Work instructions >> Your task is to transcribe the lines from the start of the data below through the line containing "orange cone D1", inclusive, exactly as they stand and without the pictures.

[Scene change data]
-.-.-

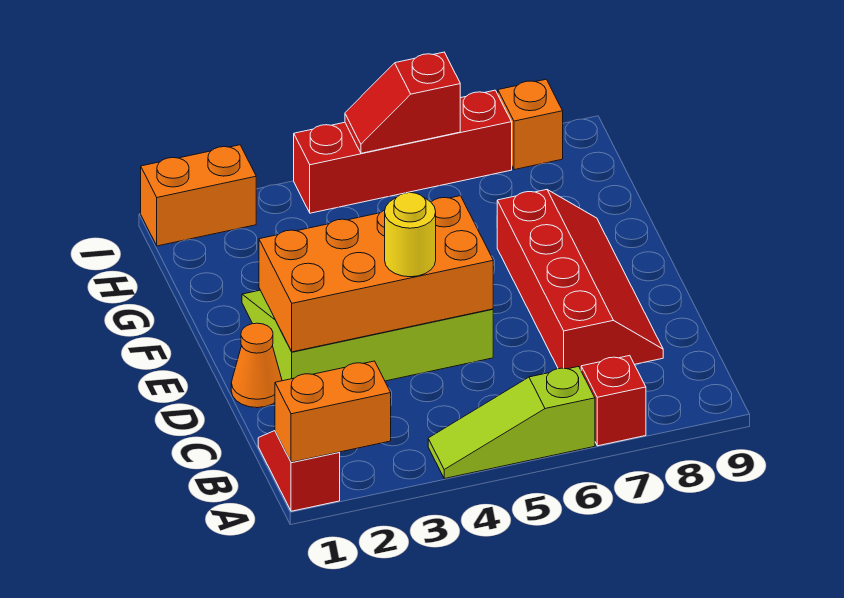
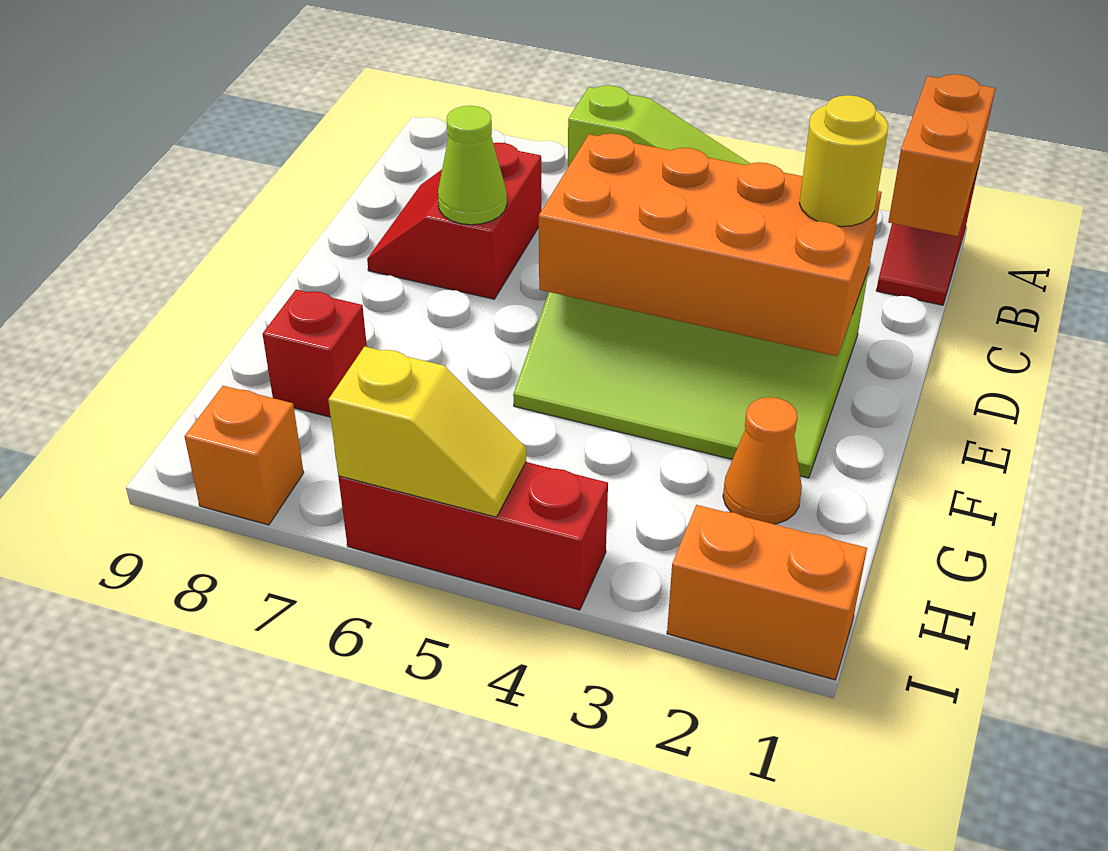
orange brick A1:A2 level 2 -> orange brick A1:B1 level 2
red brick A7 level 1 -> red brick G8 level 1
red slope C7:F8 level 1 top 7 -> red slope C7:D8 level 1 top 7
orange cone D1 level 1 -> orange cone G2 level 1
yellow round brick D4 level 3 -> yellow round brick D2 level 3
none -> lime cone D7 level 2
red brick I4:I7 level 1 -> red brick I4:I6 level 1
red slope I5:I6 level 2 top 6 -> yellow slope I5:I6 level 2 top 6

-.-.-

Completed task >>
orange brick A1:A2 level 2 -> orange brick A1:B1 level 2
red brick A7 level 1 -> red brick G8 level 1
red slope C7:F8 level 1 top 7 -> red slope C7:D8 level 1 top 7
orange cone D1 level 1 -> orange cone G2 level 1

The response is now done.